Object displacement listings
##########

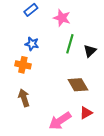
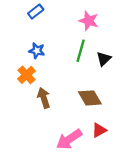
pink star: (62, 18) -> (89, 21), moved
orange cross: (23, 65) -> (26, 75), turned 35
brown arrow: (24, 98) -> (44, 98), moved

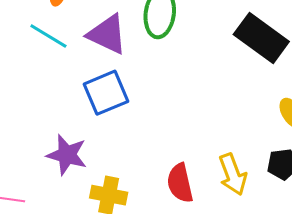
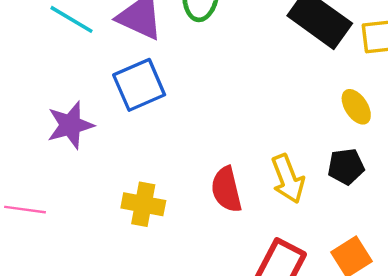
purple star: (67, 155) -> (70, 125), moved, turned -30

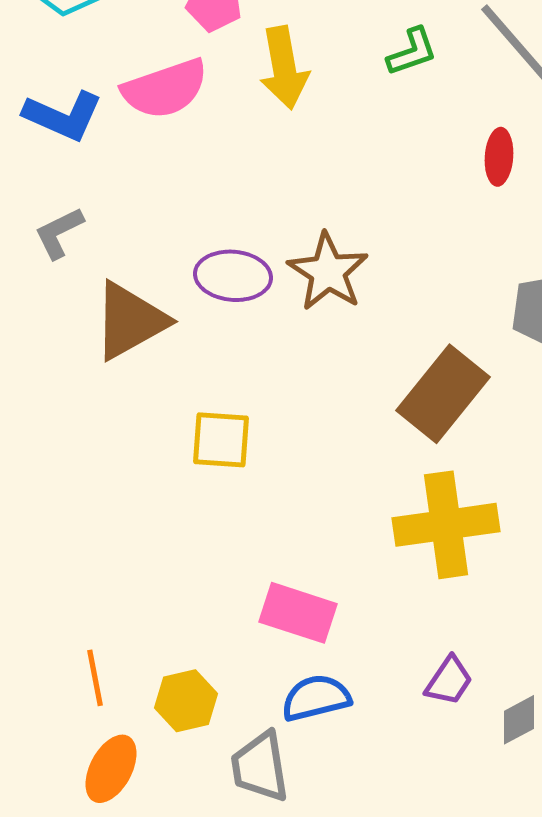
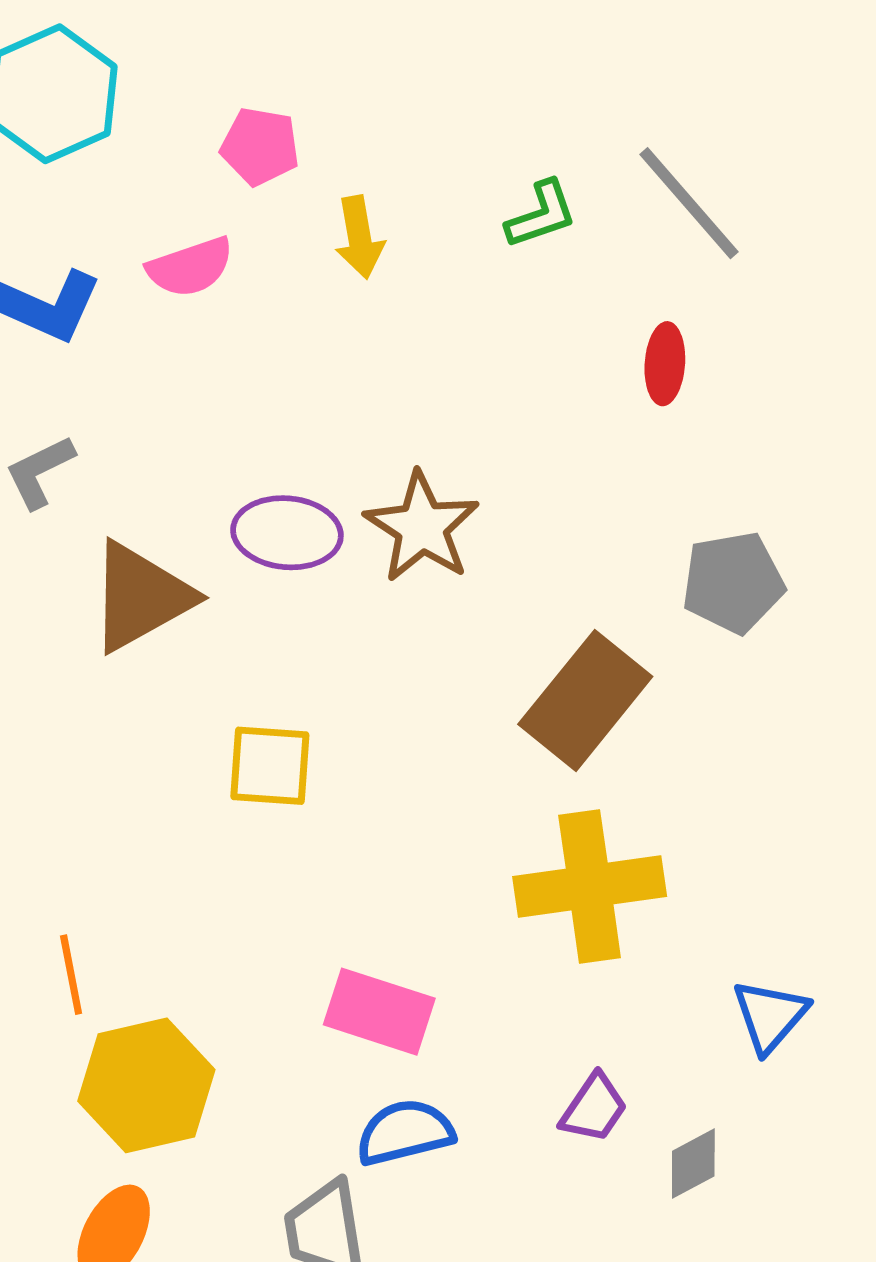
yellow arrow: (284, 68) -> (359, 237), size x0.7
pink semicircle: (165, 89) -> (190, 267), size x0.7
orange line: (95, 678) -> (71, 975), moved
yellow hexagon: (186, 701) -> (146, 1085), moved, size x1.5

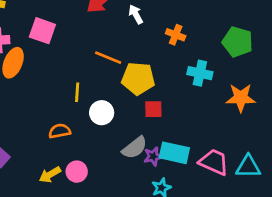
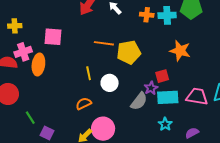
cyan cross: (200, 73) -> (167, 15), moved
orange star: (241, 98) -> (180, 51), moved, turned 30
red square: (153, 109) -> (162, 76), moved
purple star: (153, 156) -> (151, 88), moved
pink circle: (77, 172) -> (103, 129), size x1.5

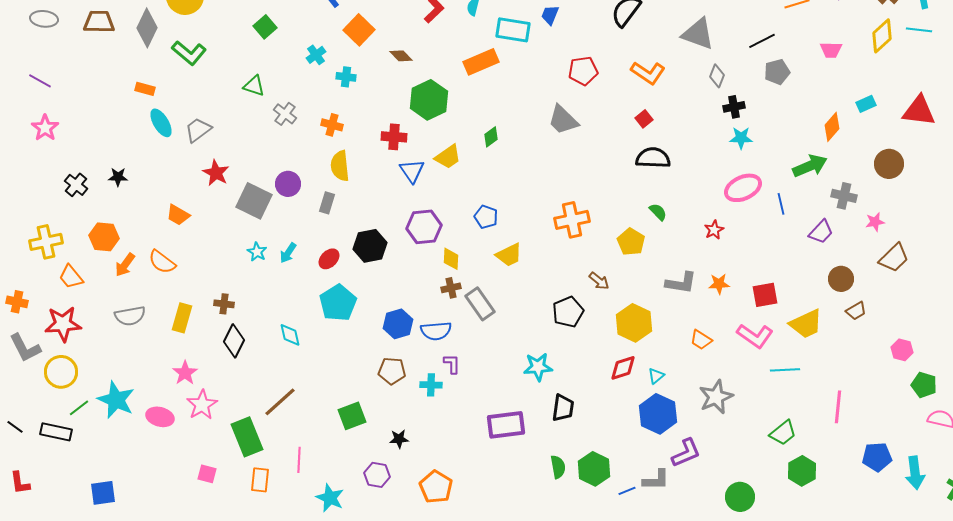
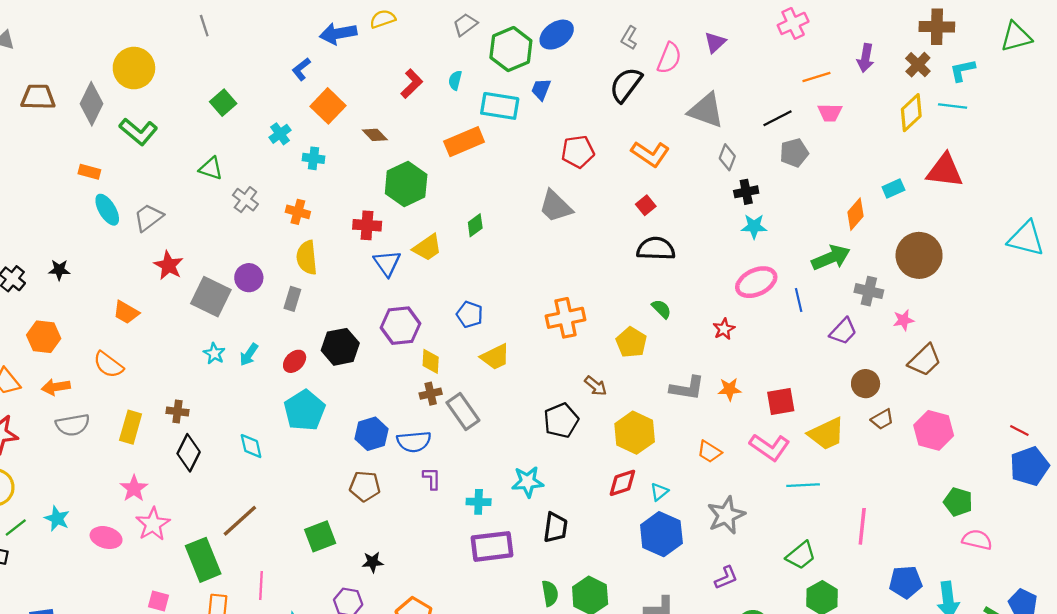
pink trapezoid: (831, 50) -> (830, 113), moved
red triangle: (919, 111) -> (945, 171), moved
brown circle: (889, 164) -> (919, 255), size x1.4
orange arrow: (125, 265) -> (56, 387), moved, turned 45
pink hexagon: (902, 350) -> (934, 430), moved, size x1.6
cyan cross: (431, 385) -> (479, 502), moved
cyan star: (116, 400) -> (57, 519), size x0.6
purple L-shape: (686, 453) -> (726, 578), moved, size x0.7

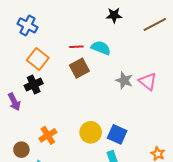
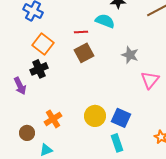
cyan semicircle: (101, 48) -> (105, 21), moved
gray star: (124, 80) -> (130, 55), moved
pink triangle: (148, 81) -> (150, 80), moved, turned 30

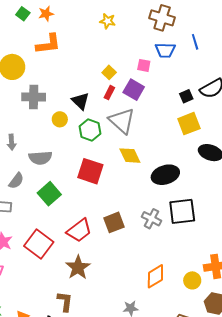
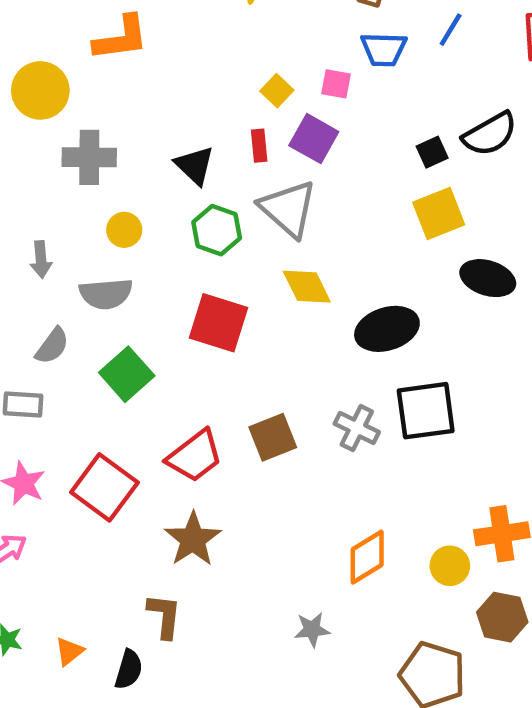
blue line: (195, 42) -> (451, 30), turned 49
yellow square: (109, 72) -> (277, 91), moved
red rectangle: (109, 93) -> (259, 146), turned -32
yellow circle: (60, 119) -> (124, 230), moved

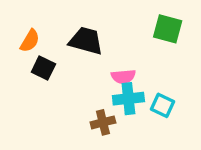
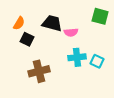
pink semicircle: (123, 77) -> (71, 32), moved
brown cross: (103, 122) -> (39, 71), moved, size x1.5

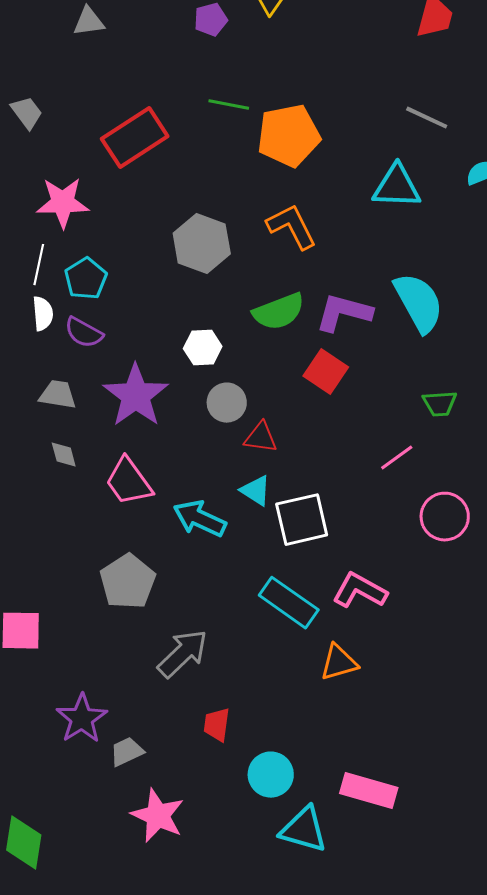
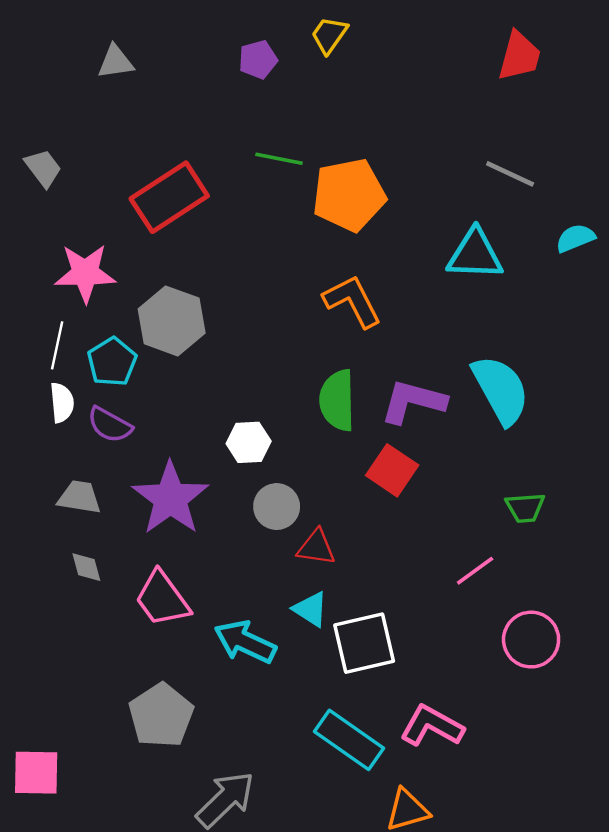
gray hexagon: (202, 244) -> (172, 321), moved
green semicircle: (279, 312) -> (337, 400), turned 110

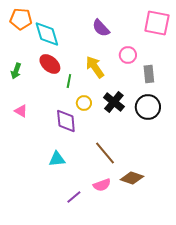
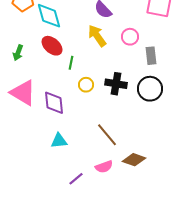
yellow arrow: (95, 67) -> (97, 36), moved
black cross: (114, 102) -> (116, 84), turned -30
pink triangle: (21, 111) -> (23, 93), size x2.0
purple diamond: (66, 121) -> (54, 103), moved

##########

_Task to carry out:_ Reproduce, word for word and in full, only the lines above that start at the line with "pink trapezoid: (831, 50)" and run through the line with "pink hexagon: (902, 350)", both ends included.

_Response:_
pink trapezoid: (831, 50) -> (830, 113), moved
red triangle: (919, 111) -> (945, 171), moved
brown circle: (889, 164) -> (919, 255), size x1.4
orange arrow: (125, 265) -> (56, 387), moved, turned 45
pink hexagon: (902, 350) -> (934, 430), moved, size x1.6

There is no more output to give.